→ **INPUT ROWS**
• • • •
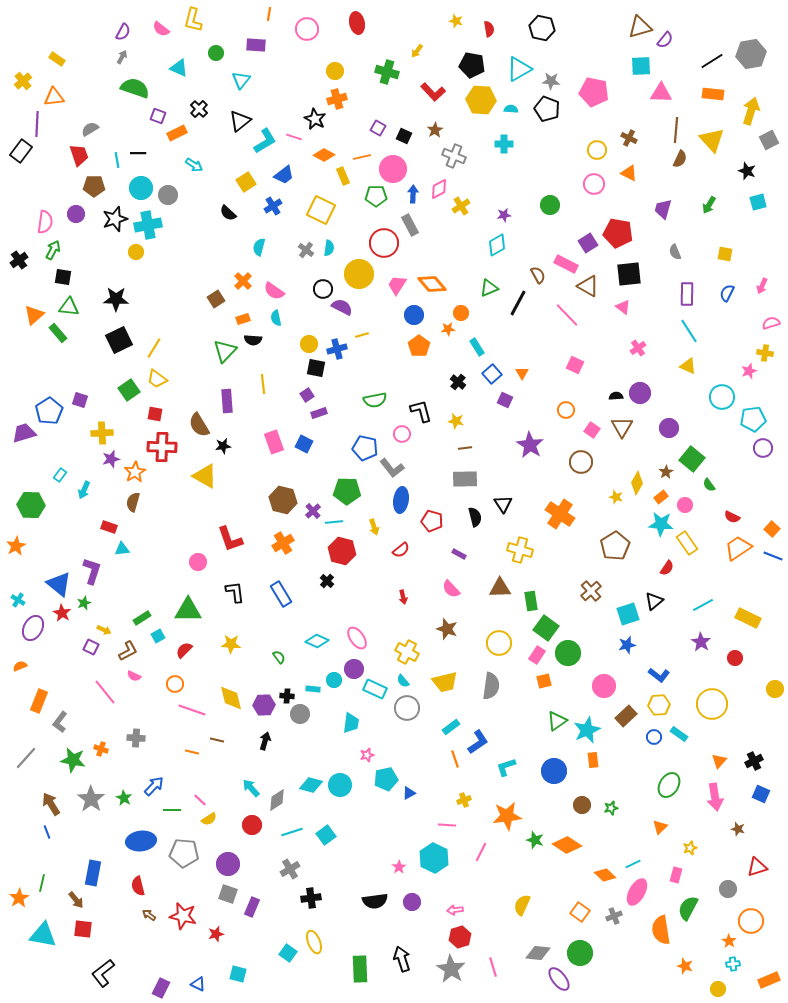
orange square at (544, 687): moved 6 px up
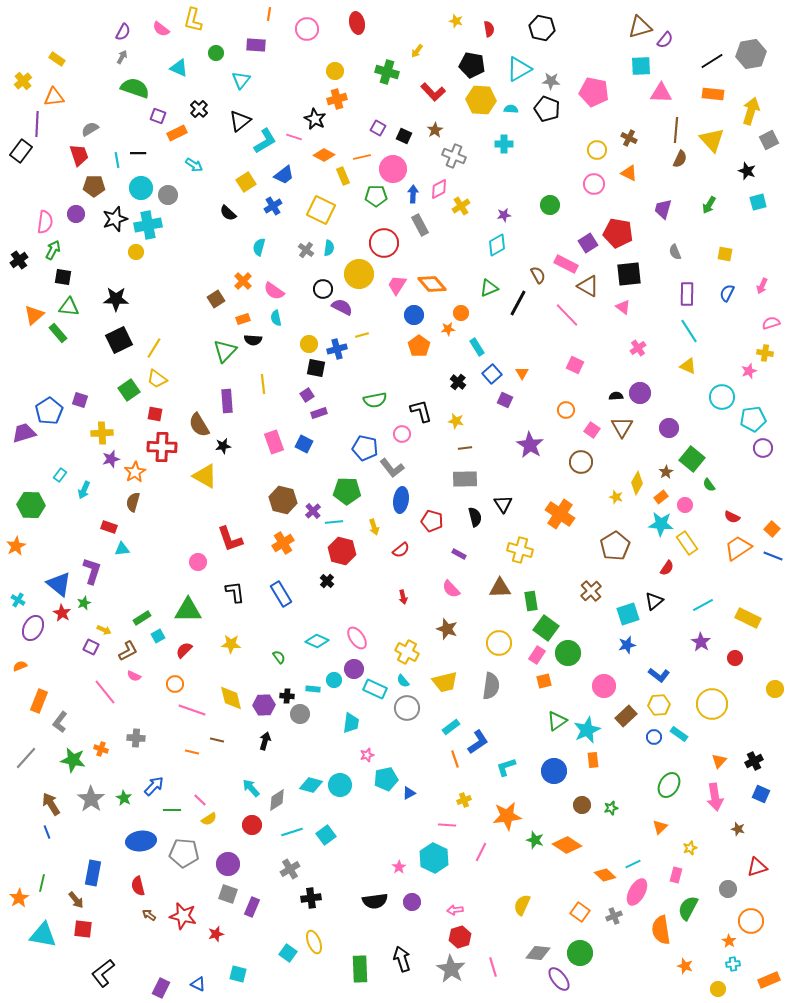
gray rectangle at (410, 225): moved 10 px right
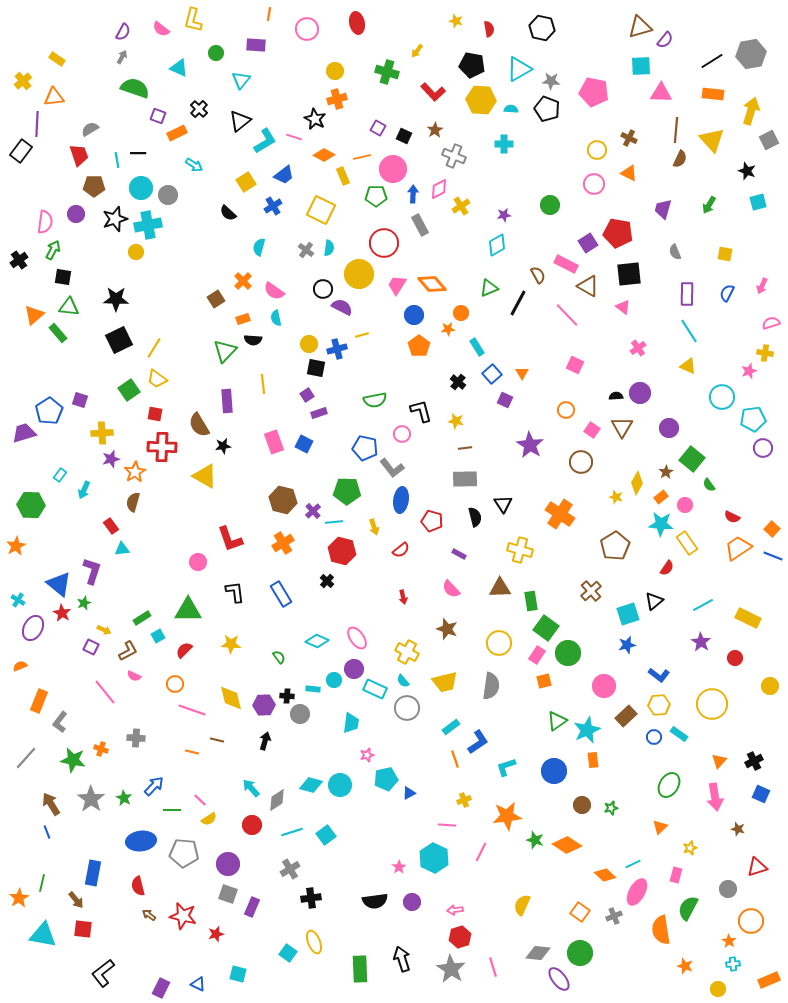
red rectangle at (109, 527): moved 2 px right, 1 px up; rotated 35 degrees clockwise
yellow circle at (775, 689): moved 5 px left, 3 px up
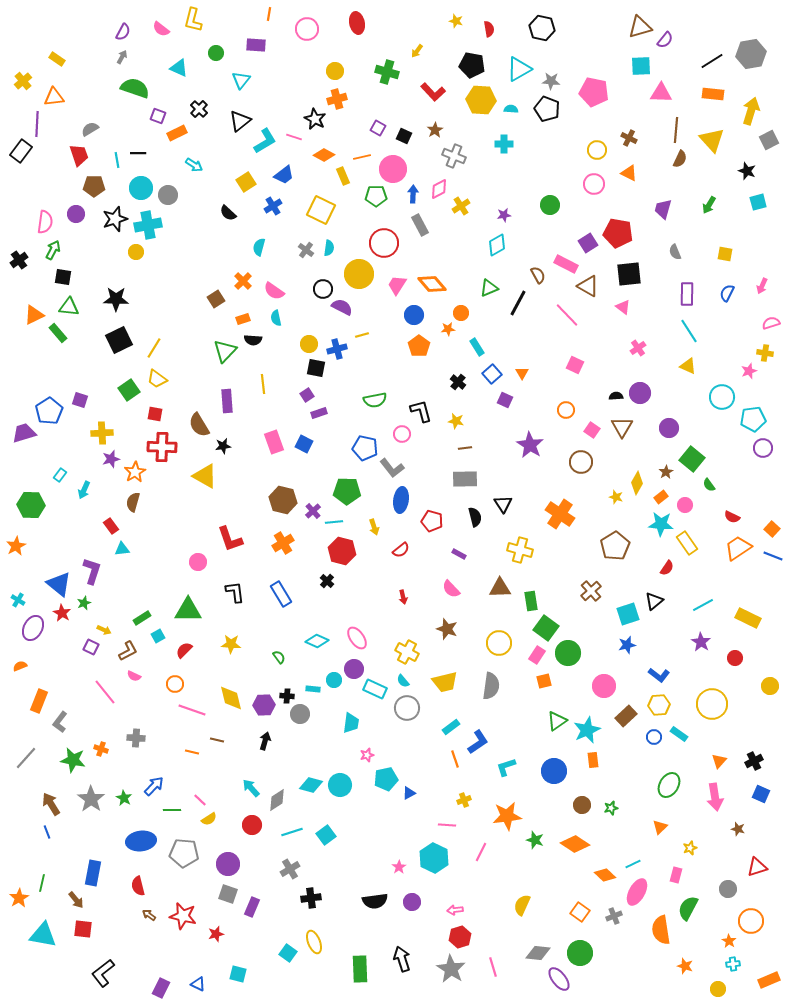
orange triangle at (34, 315): rotated 15 degrees clockwise
orange diamond at (567, 845): moved 8 px right, 1 px up
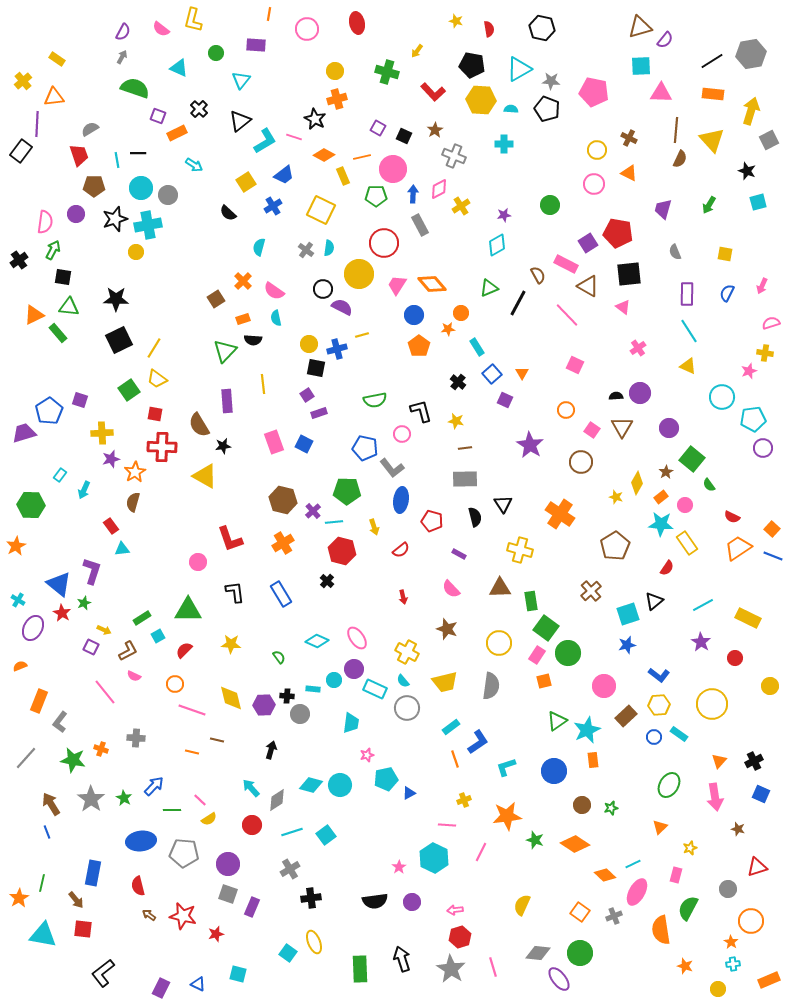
black arrow at (265, 741): moved 6 px right, 9 px down
orange star at (729, 941): moved 2 px right, 1 px down
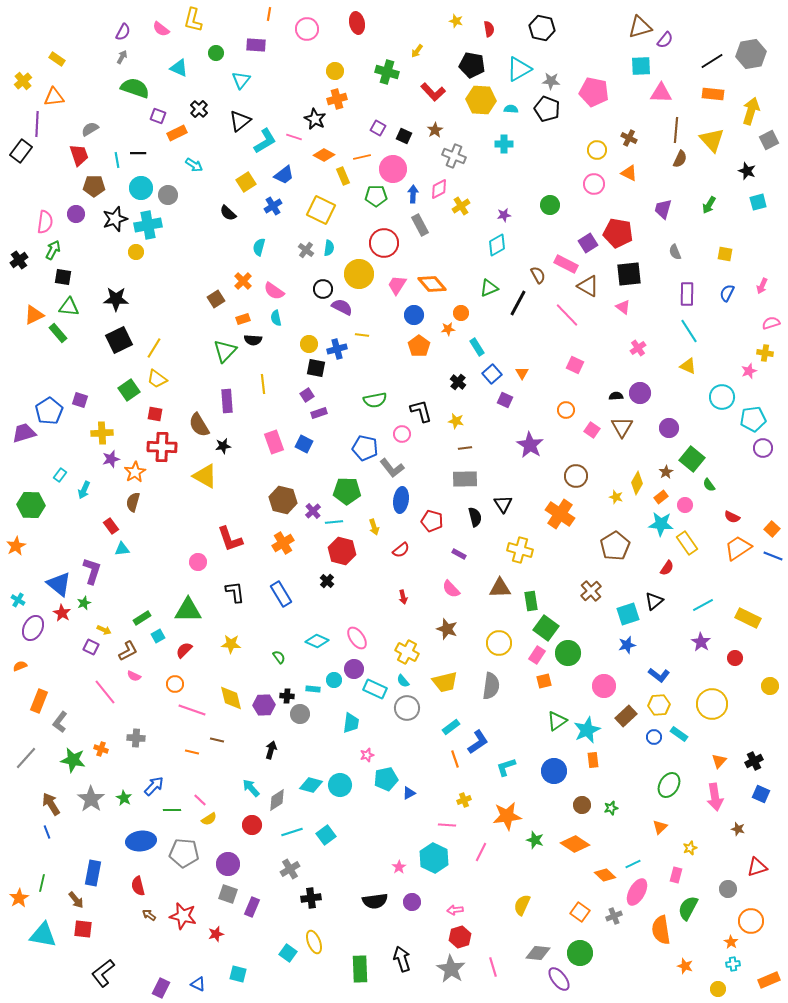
yellow line at (362, 335): rotated 24 degrees clockwise
brown circle at (581, 462): moved 5 px left, 14 px down
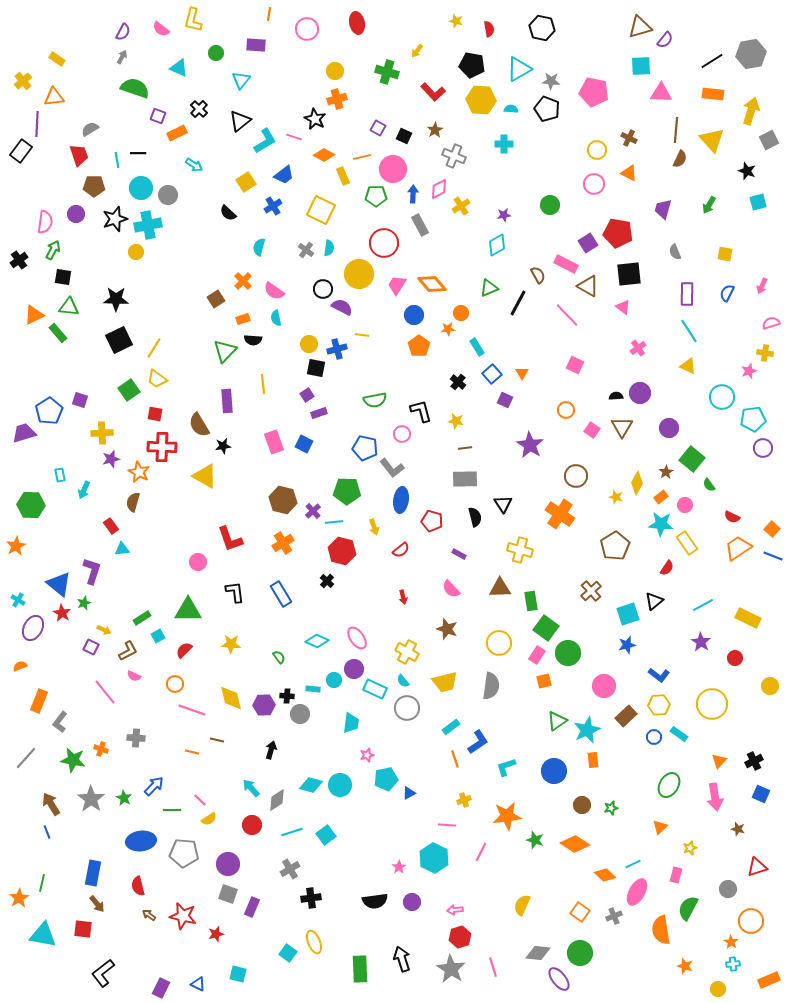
• • • •
→ **STATED PROBLEM**
Return the lines verbatim from the start of the entries through the line containing "orange diamond at", inclusive, omitting the pictures.

→ **RESPONSE**
orange square at (544, 687): moved 6 px up
gray rectangle at (410, 225): moved 10 px right
red rectangle at (109, 527): moved 2 px right, 1 px up; rotated 35 degrees clockwise
yellow circle at (775, 689): moved 5 px left, 3 px up
orange triangle at (34, 315): rotated 15 degrees clockwise
orange diamond at (567, 845): moved 8 px right, 1 px up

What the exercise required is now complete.